▸ Exercise goal
Could you copy exactly the line that contains "R3: 4.7k (COM, RESET) -> 4.7k (RESET, VS)" and every line after it to the end of the records, and nothing more?

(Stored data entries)
[Start of section]
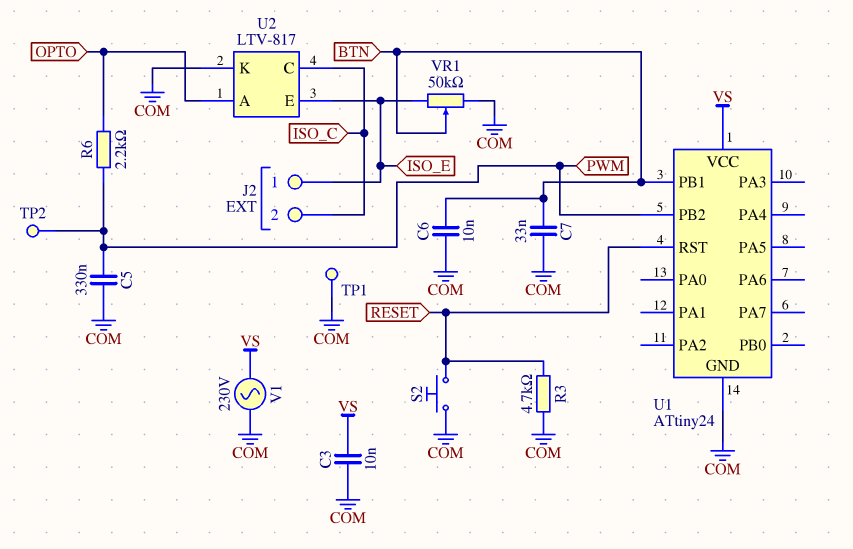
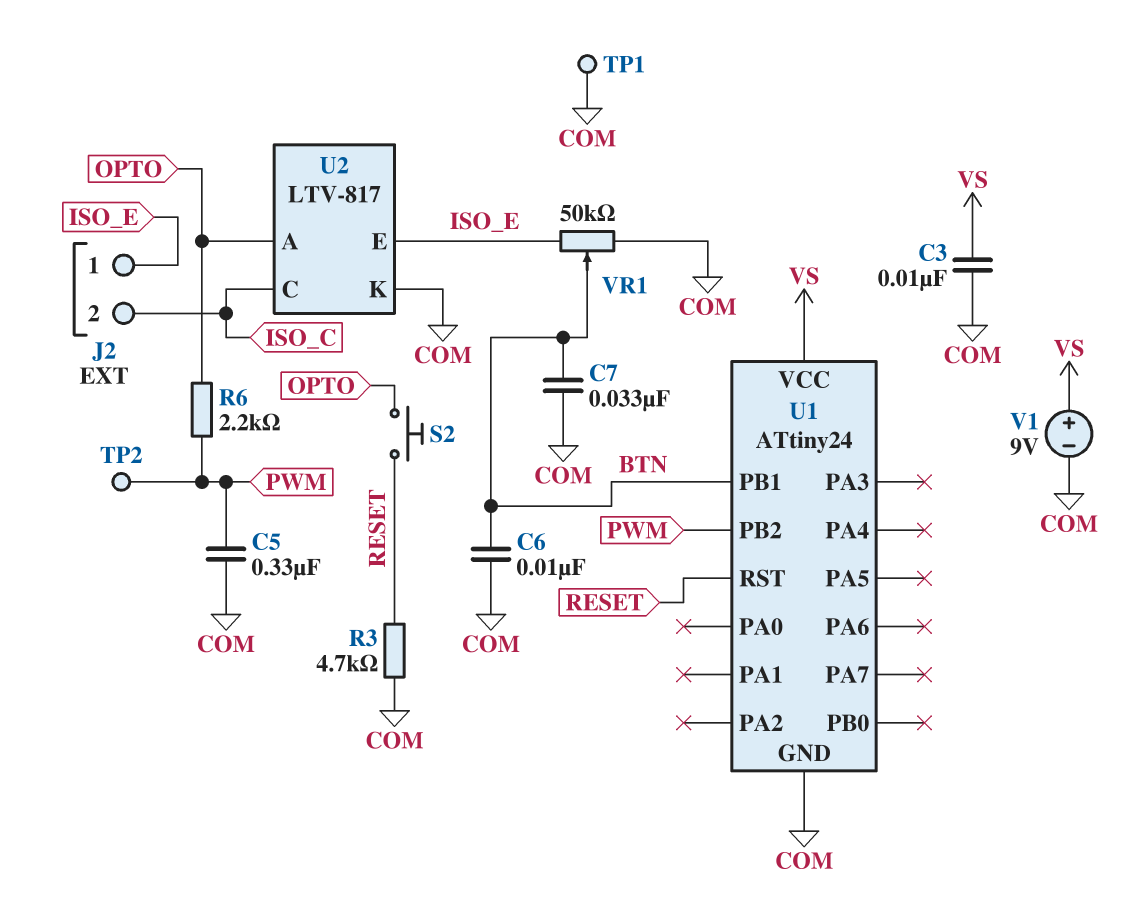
S2: button (COM, RESET) -> button (OPTO, RESET)
V1: AC 230V (COM, VS) -> 9V (plus VS, minus COM)

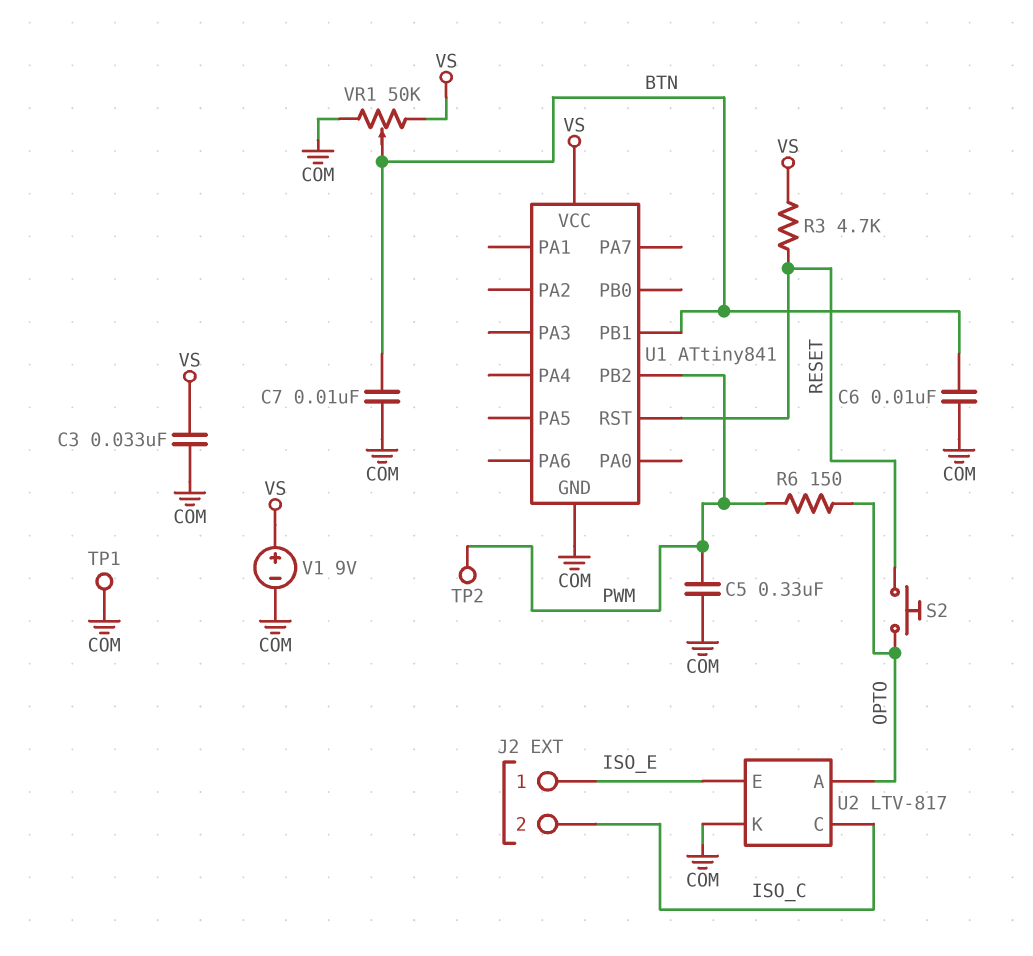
C3: 10nF (COM, VS) -> 33nF (COM, VS)
C7: 33nF (BTN, COM) -> 10nF (BTN, COM)
R3: 4.7k (COM, RESET) -> 4.7k (RESET, VS)
R6: 2.2k (OPTO, PWM) -> 150 (OPTO, PWM)
U1: ATtiny24 -> ATtiny841
VR1: 50k (COM, ISO_E, wiper BTN) -> 50k (COM, VS, wiper BTN)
[End of section]
▸ Answer box
R3: 4.7k (COM, RESET) -> 4.7k (RESET, VS)
R6: 2.2k (OPTO, PWM) -> 150 (OPTO, PWM)
U1: ATtiny24 -> ATtiny841
VR1: 50k (COM, ISO_E, wiper BTN) -> 50k (COM, VS, wiper BTN)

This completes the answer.